Image sequences with motion text:
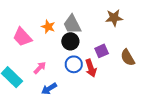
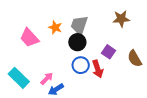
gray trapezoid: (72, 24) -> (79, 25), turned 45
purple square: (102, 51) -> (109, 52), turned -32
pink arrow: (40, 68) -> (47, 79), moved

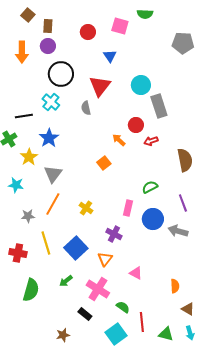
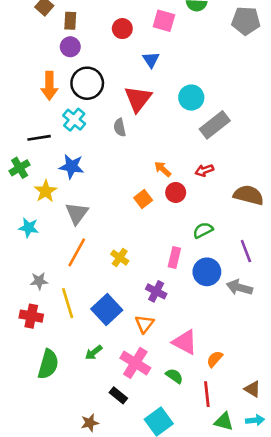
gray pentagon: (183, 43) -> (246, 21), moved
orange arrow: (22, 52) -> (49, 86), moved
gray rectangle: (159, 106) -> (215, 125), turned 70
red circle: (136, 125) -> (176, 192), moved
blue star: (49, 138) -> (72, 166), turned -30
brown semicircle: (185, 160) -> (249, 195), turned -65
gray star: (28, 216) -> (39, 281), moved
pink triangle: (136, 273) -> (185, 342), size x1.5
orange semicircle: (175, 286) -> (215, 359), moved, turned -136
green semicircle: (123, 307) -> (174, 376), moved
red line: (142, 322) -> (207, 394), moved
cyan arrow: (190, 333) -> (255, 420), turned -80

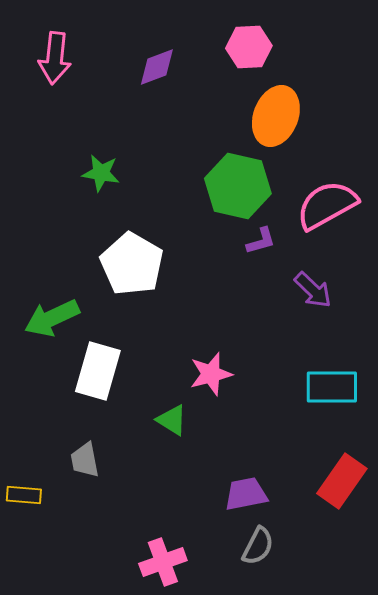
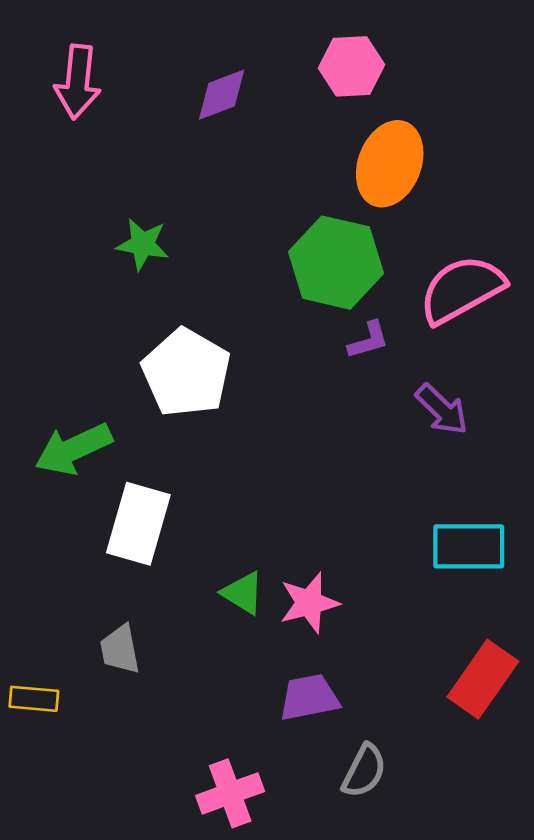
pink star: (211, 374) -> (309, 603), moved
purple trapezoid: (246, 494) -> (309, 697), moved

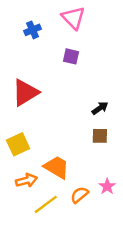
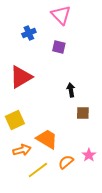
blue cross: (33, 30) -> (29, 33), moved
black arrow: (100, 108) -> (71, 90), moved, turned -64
...
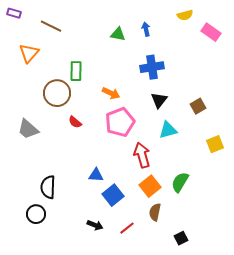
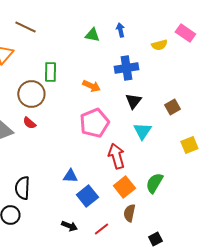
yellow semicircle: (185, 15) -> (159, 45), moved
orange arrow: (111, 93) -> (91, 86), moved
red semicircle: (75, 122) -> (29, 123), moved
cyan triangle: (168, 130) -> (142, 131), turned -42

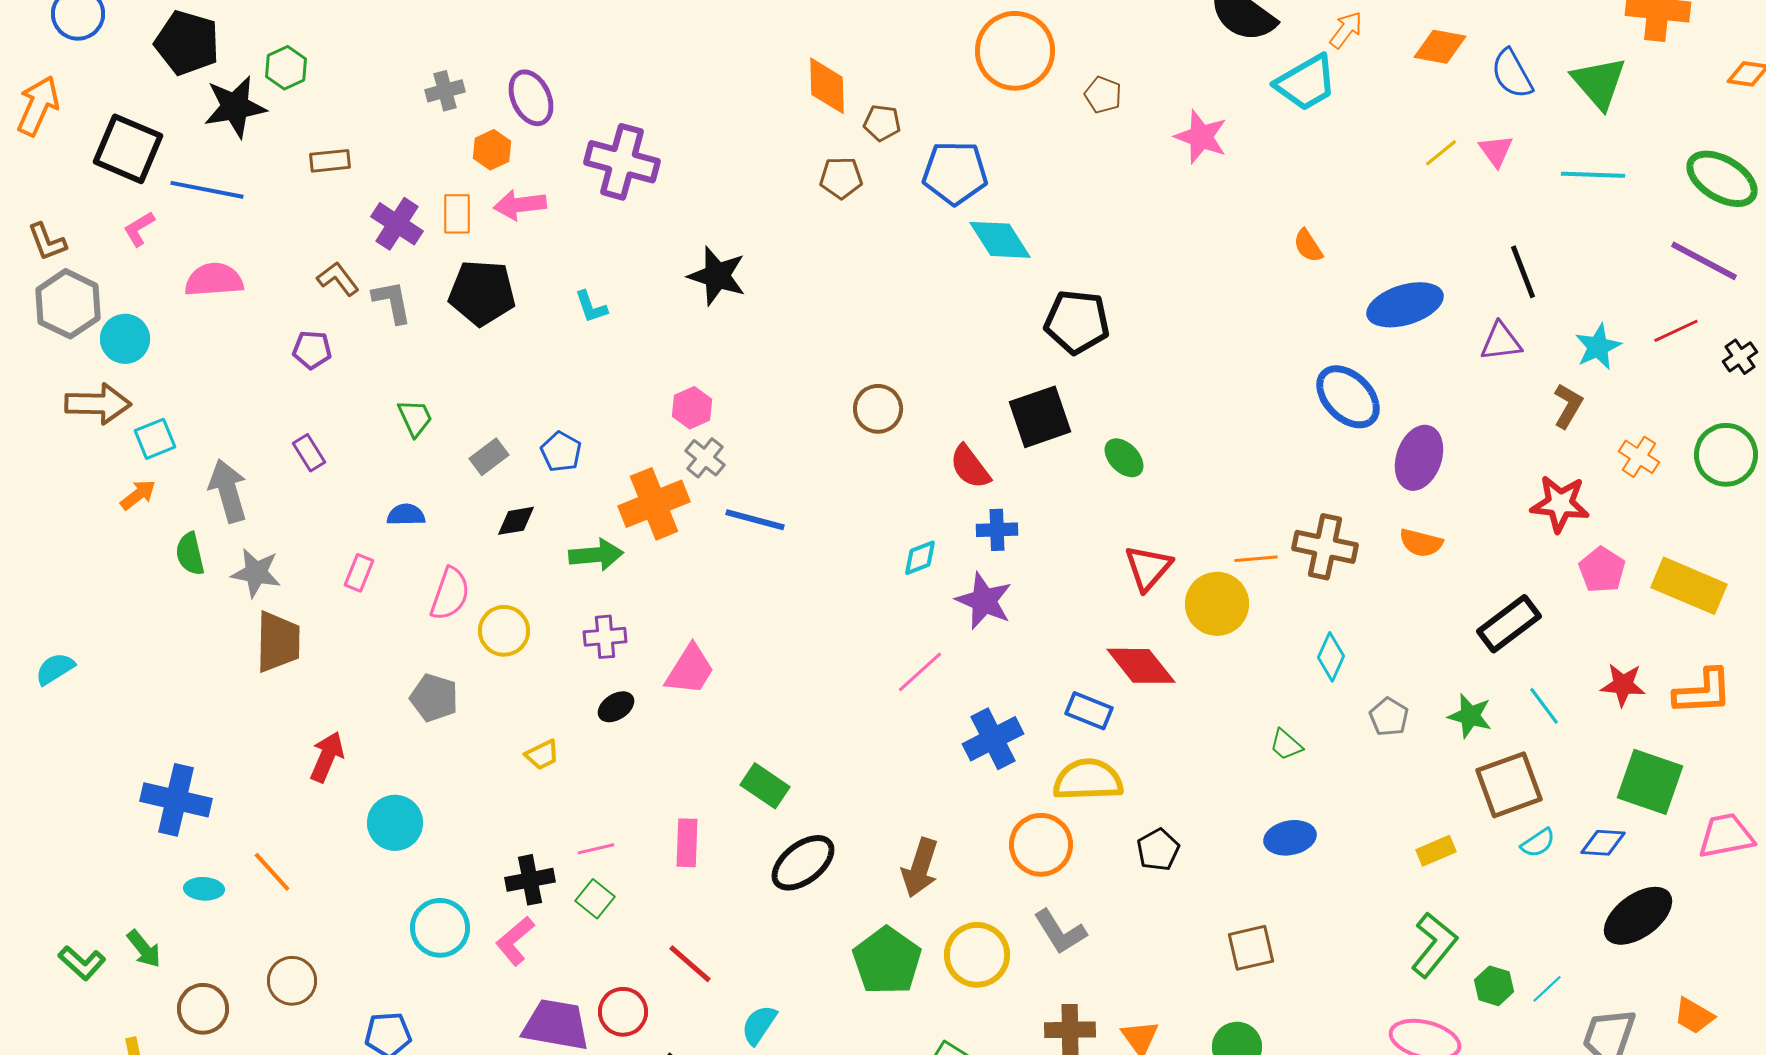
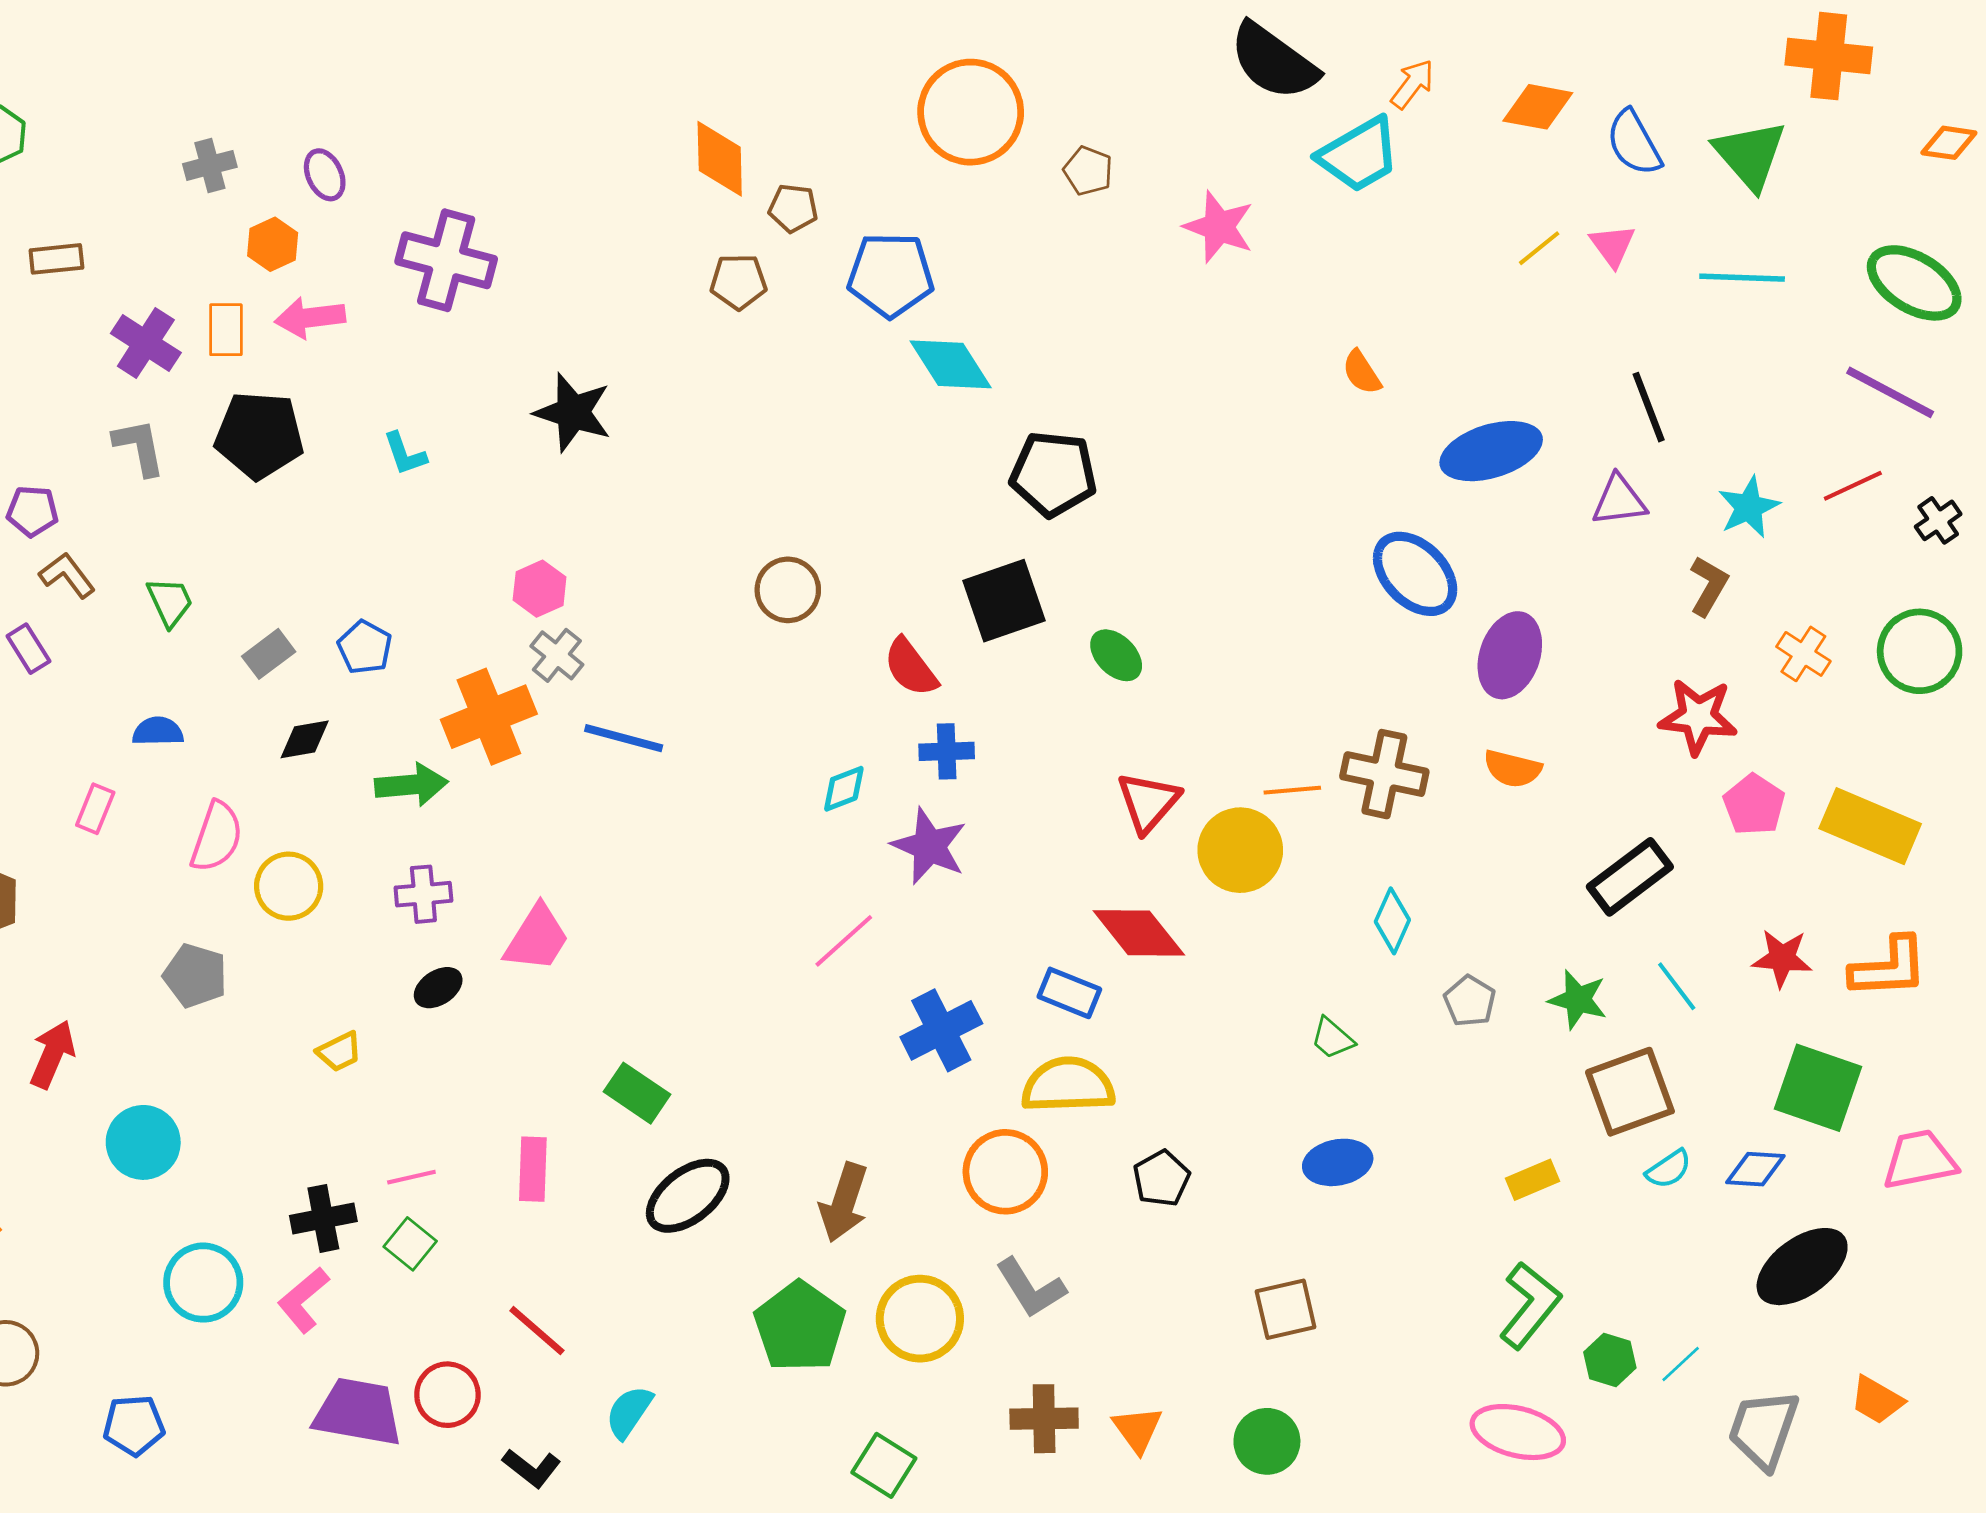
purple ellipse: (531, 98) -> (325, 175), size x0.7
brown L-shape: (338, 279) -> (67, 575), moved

Goal of the exercise: One number is the full answer: how many lines of the records include the string "triangle".

Result for this task: 2